Check each line of the data below for the string "hourglass", then state how many have it and nothing else.

*** Opening of GIVEN DATA ***

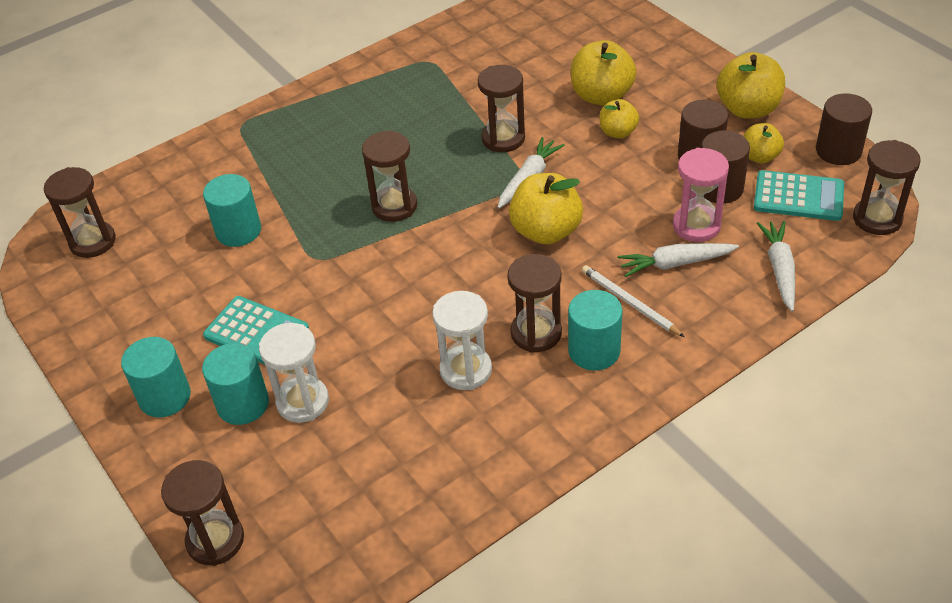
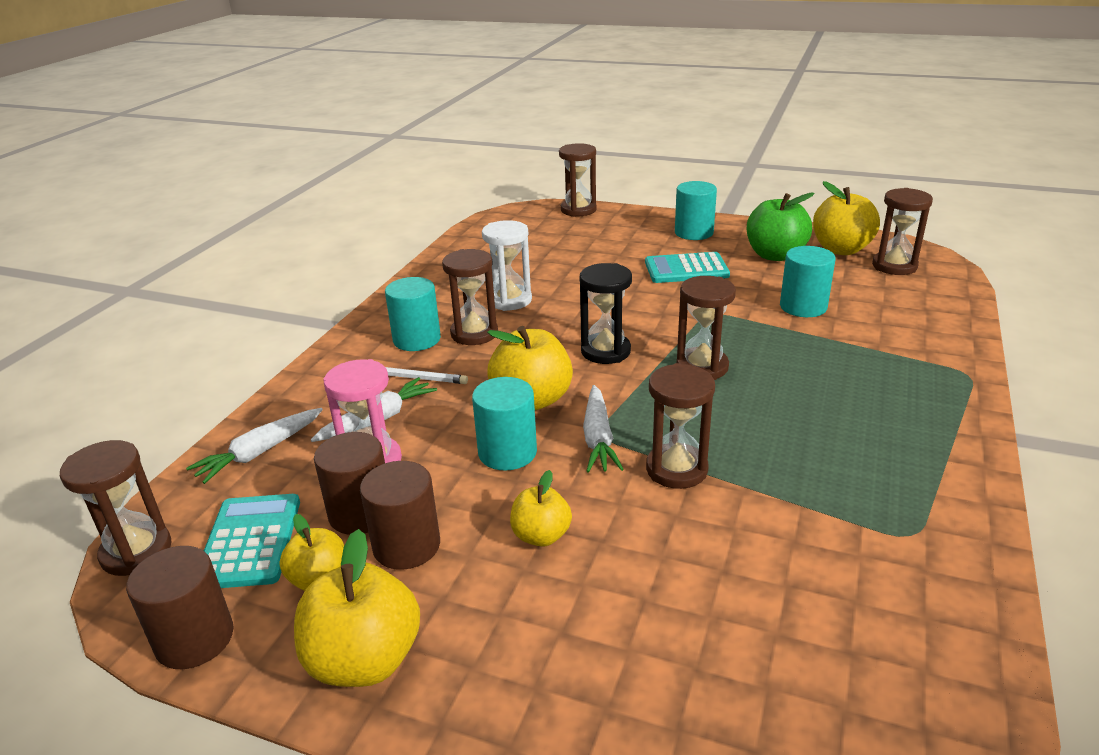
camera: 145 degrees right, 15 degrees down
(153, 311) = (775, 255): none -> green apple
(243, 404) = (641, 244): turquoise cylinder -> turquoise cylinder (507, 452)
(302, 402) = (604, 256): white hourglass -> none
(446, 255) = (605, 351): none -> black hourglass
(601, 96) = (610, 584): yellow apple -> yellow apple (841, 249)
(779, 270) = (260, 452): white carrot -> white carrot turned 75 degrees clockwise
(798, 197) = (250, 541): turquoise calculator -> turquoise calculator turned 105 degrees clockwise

*** Close of GIVEN DATA ***

* ANSWER TO THE PROBLEM *
2